Data excerpts
* START *

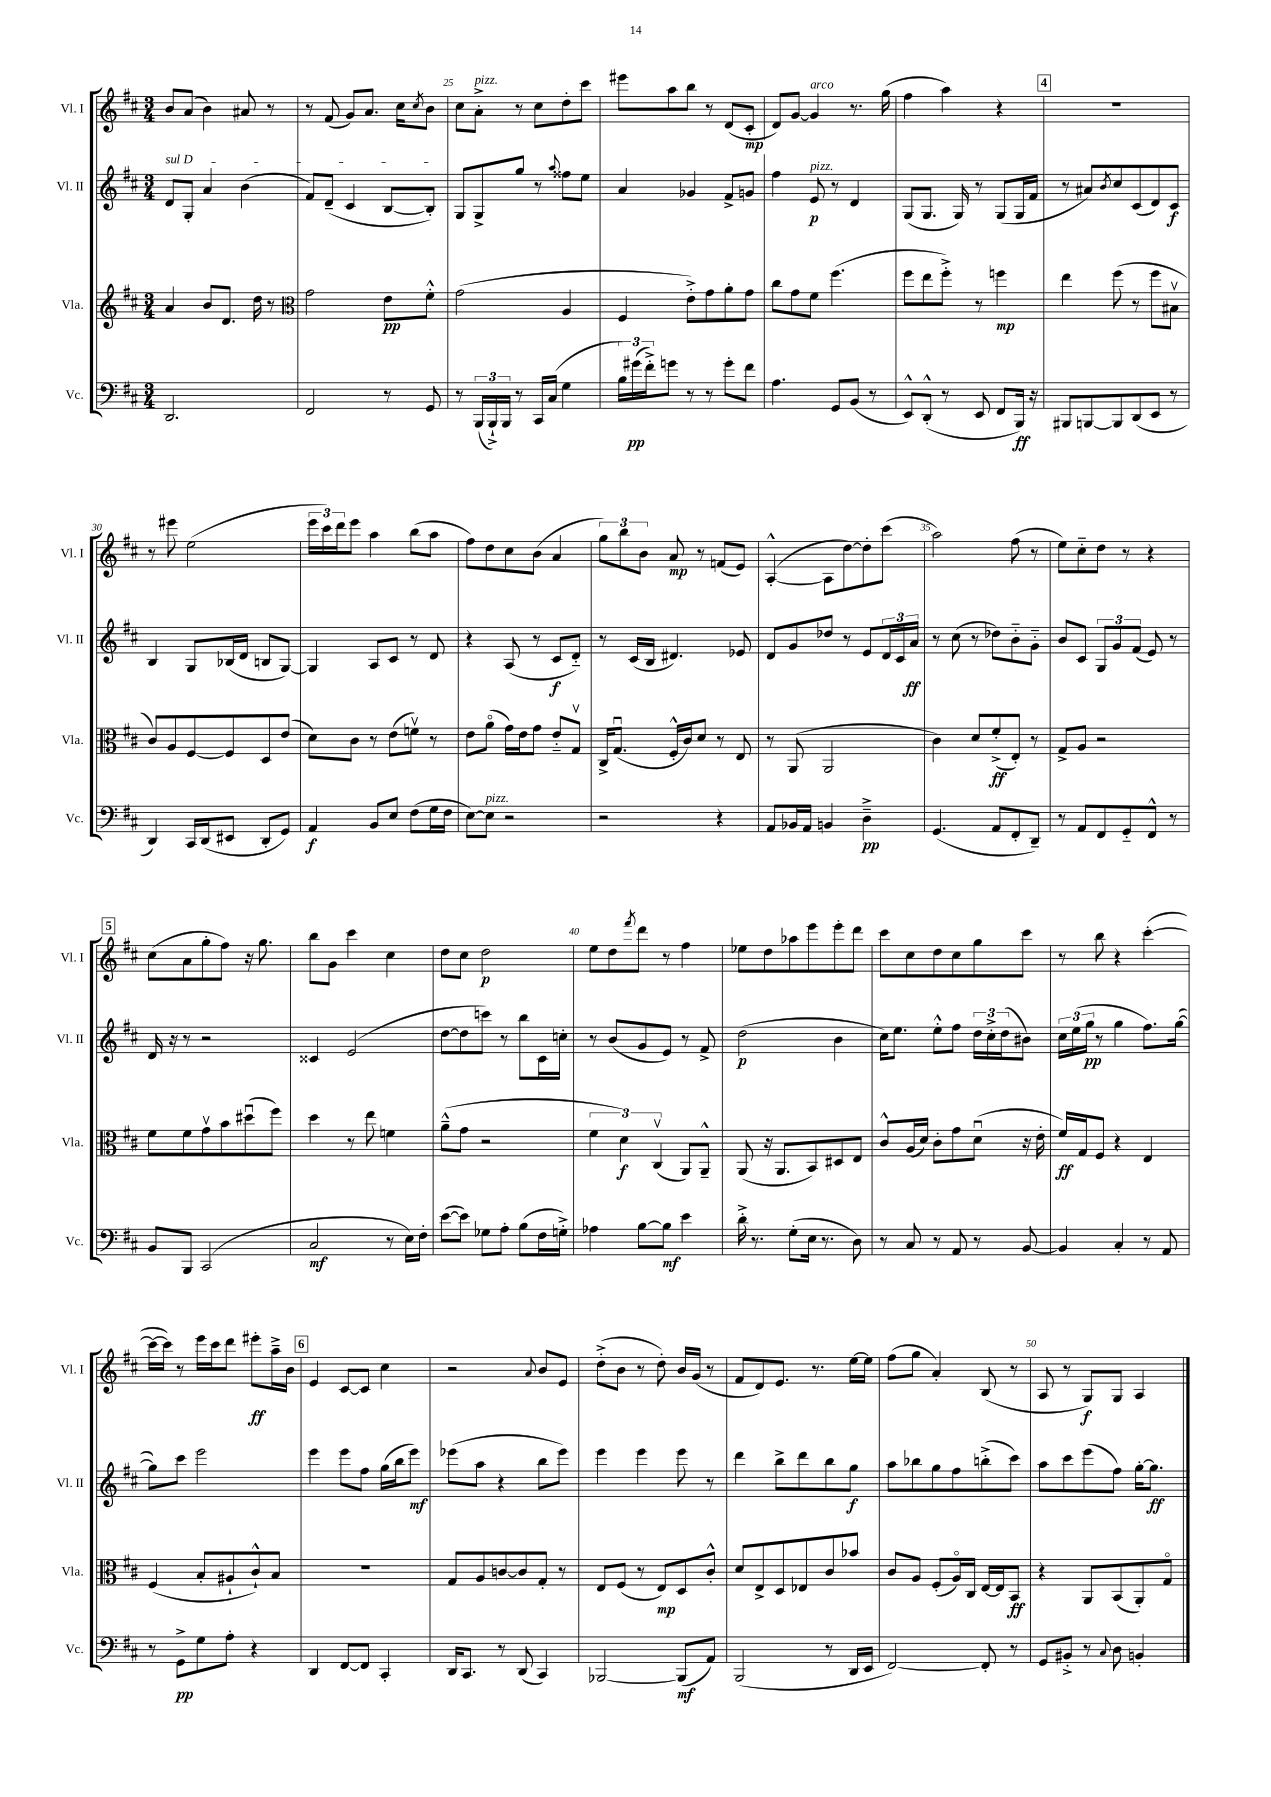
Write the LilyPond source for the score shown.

<<
\new StaffGroup <<
\new Staff = "s0" \with { instrumentName = "Vl. I" shortInstrumentName = "Vl. I" } {
    \clef treble \key d \major \numericTimeSignature \time 3/4
    b'8 a'8( b'4) ais'8 r8 |
    r8 fis'8( g'8) a'8. cis''16 \acciaccatura { cis''8 } b'8 |
    cis''8 a'8-.->^\markup { \italic "pizz." } r8 cis''8 d''8-. cis'''8 |
    eis'''8 a''8 b''8 r8 d'8( cis'8-.\mp |
    d'8) g'8~ g'4^\markup { \italic "arco" } r8. g''16( |
    fis''4 a''4) r4 |
    \mark \markup { \box "4" } R2. |
    r8 eis'''8 e''2( |
    \tuplet 3/2 { e'''16 cis'''16) d'''16 } e'''8 a''4 b''8( a''8 |
    fis''8) d''8 cis''8 b'8( a'4 |
    \tuplet 3/2 { g''8) b''8 b'8 } a'8\mp r8 f'8( e'8) |
    a4~-.-^( a8 d''8~) d''8-. cis'''8( |
    a''2) fis''8( r8 |
    e''8) cis''8-_ d''8 r8 r4 |
    \mark \markup { \box "5" } cis''8( a'8 g''8-. fis''8) r16 g''8. |
    b''8 g'8 cis'''4 cis''4 |
    d''8 cis''8 d''2\p |
    e''8 d''8 \acciaccatura { fis'''8 } d'''8 r8 fis''4 |
    ees''8 d''8 aes''8 e'''8 e'''8-. d'''8 |
    cis'''8 cis''8 d''8 cis''8 g''8 cis'''8 |
    r8 b''8 r4 cis'''4~-.( |
    cis'''16~ cis'''16) r8 e'''16 cis'''16 d'''8 eis'''8-.\ff a''16---> b'16 |
    \mark \markup { \box "6" } e'4 cis'8~ cis'8 cis''4 |
    r2 \appoggiatura { a'8 } b'8 e'8 |
    d''8-.->( b'8 r8 d''8-.) b'16 g'16( r8 |
    fis'8 d'8) e'8. r8. e''16~ e''16 |
    fis''8( g''8 a'4-.) b8( r8 |
    a8 r8 g8\f) g8 a4 \bar "|." |
}
\new Staff = "s1" \with { instrumentName = "Vl. II" shortInstrumentName = "Vl. II" } {
    \clef treble \key d \major \numericTimeSignature \time 3/4
    \once \override TextSpanner.bound-details.left.text = \markup { \italic "sul D" } d'8\startTextSpan g8-. a'4 b'4( |
    fis'8) d'8--( cis'4 b8~ b8-.\stopTextSpan) |
    g8 g8-> g''8 r8 \appoggiatura { a''8 } fisis''8 e''8 |
    a'4 ges'4 fis'8-> g'8 |
    fis''4 e'8\p^\markup { \italic "pizz." } r8 d'4 |
    g8( g8. g16) r8 g8( g16 fis'16 |
    \mark \markup { \box "4" } r8 ais'8) \acciaccatura { b'8 } cis''8 cis'8( d'8) cis'8\f |
    b4 g8 bes16( d'16 b8 g8~) |
    g4 a8 cis'8 r8 d'8 |
    r4 a8( r8 cis'8\f d'8-_) |
    r8 cis'16( b16 dis'4.) ees'8 |
    d'8 g'8 des''8 r8 e'8 \tuplet 3/2 { d'16 cis'16 a'16\ff } |
    r8 cis''8( r8 des''8) b'8-_ g'8-_ |
    b'8 cis'8 \tuplet 3/2 { g8 g'8 fis'8( } e'8) r8 |
    \mark \markup { \box "5" } d'16 r16 r8 r2 |
    cisis'4 e'2( |
    d''8~ d''8 c'''8) r8 b''8 cis'16 c''16-. |
    r8 b'8( g'8 e'8) r8 fis'8-> |
    d''2\p( b'4 |
    cis''16) e''8. e''8-.-^ fis''8 \tuplet 3/2 { d''16 cis''16-.-> d''16( } bis'8) |
    \tuplet 3/2 { cis''16 e''16( g''16\pp } r8 g''4 fis''8.) g''16~( |
    g''8) cis'''8 e'''2 |
    \mark \markup { \box "6" } e'''4 e'''8 fis''8 g''16( b''16 e'''8\mf) |
    ees'''8( a''8 r4 b''8 ees'''8) |
    e'''4 e'''4 e'''8 r8 |
    d'''4 b''8-> d'''8 b''8 g''8\f |
    a''8 bes''8 g''8 fis''8 b''8-.->( cis'''8) |
    a''8 cis'''8 e'''8( fis''8) g''16~-. g''8.\ff \bar "|." |
}
\new Staff = "s2" \with { instrumentName = "Vla." shortInstrumentName = "Vla." } {
    \clef treble \key d \major \numericTimeSignature \time 3/4
    a'4 b'8 d'8. d''16 r8 |
    \clef alto g'2 e'8\pp fis'8-.-^ |
    g'2( a4 |
    fis4 e'8-.->) g'8 a'8-. g'8 |
    cis''8 g'8 fis'8 fis''4.( |
    fis''8 e''8 fis''8-.->) r8 f''4\mp |
    \mark \markup { \box "4" } e''4 fis''8( r8 fis''8 bis8\upbow |
    cis'8) a8 fis8~ fis8 d8 e'8( |
    d'8) cis'8 r8 e'8( f'8\upbow) r8 |
    e'8 a'8\flageolet( g'16) e'16 g'8 e'8-_ g8\upbow |
    cis16-> g8.\downbow( fis16-.-^ cis'16) d'8 r8 e8 |
    r8 a,8( a,2 |
    cis'4) d'8 fis'8-.->\ff( e8-.) r8 |
    g8-> a8 r2 |
    \mark \markup { \box "5" } fis'8 fis'8 g'8\upbow b'8 dis''8\downbow( fis''8) |
    d''4 r8 e''8 f'4 |
    a'8---^( g'8 r2 |
    \tuplet 3/2 { fis'4 d'4\f) cis4\upbow( } a,8) a,8---^ |
    a,8( r16 a,8. b,8) dis8 e8 |
    cis'8-^ a16( d'16) cis'8-. g'8 d'8\downbow( r16 e'16-. |
    fis'16\ff) g16 fis8 r4 e4 |
    fis4( b8-. ais8-! cis'8-!-^) b8 |
    \mark \markup { \box "6" } R2. |
    g8 a8 c'8~ c'8 g8-. r8 |
    e8 fis8( r8 e8\mp) d8 cis'8-.-^ |
    d'8 e8-> d8 ees8 cis'8 bes'8 |
    cis'8 a8 fis8-.( a16\flageolet) cis16 e16~ e16 b,8\ff |
    r4 a,8 b,8( a,8-.) g8\flageolet \bar "|." |
}
\new Staff = "s3" \with { instrumentName = "Vc." shortInstrumentName = "Vc." } {
    \clef bass \key d \major \numericTimeSignature \time 3/4
    d,2. |
    fis,2 r8 g,8 |
    r8 \tuplet 3/2 { b,,16( b,,16-!->) b,,16 } r8 cis,16 cis16( g4 |
    \tuplet 3/2 { b16) gis'16\pp( fis'16-.->) } g'8 r8 r8 g'8-. fis'8 |
    a4. g,8 b,8( r8 |
    e,8-^) d,8-.-^( r8 e,8 fis,8 b,,16\ff) r16 |
    \mark \markup { \box "4" } bis,,8 b,,8~ b,,8 d,8( e,8 r8 |
    d,4) cis,16 d,16( eis,8 d,8-. g,8) |
    a,4\f b,8 e8 fis8( g16 fis16 |
    e8~) e8^\markup { \italic "pizz." } r2 |
    r2 r4 |
    a,8 bes,16 a,16 b,4 d4--->\pp |
    g,4.( a,8 fis,8-. d,8--) |
    r8 a,8 fis,8 g,8-_ fis,8-^ r8 |
    \mark \markup { \box "5" } b,8 b,,8 cis,2( |
    cis2\mf r8 e16) fis16-. |
    e'8~( e'8) ges8 a8-. b8( fis16 g16-.->) |
    aes4 b8~ b8\mf e'4 |
    d'16-.-> r8. g8-.( e16 r8. d8) |
    r8 cis8 r8 a,8 r8 b,8~ |
    b,4 cis4-. r8 a,8 |
    r8 g,8->\pp g8 a8-. r4 |
    \mark \markup { \box "6" } d,4 fis,8~ fis,8 cis,4-. |
    d,16 cis,8. r8 d,8( cis,4) |
    bes,,2~ bes,,8\mf( a,8) |
    b,,2( r8 d,16 e,16 |
    fis,2~) fis,8-. r8 |
    g,8 bis,8-.-> r8 \appoggiatura { cis8 } d8 b,4-. \bar "|." |
}
>>
>>
\layout { \context { \Score currentBarNumber = #23 \override BarNumber.break-visibility = ##(#f #t #t) barNumberVisibility = #(every-nth-bar-number-visible 5) } }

* END *

▸ **REQUIREMENTS**: Collect every line in the records above that contains the string "shortInstrumentName", treating uppercase and lowercase as different.

▸ **THE OUTPUT**:
\new Staff = "s0" \with { instrumentName = "Vl. I" shortInstrumentName = "Vl. I" } {
\new Staff = "s1" \with { instrumentName = "Vl. II" shortInstrumentName = "Vl. II" } {
\new Staff = "s2" \with { instrumentName = "Vla." shortInstrumentName = "Vla." } {
\new Staff = "s3" \with { instrumentName = "Vc." shortInstrumentName = "Vc." } {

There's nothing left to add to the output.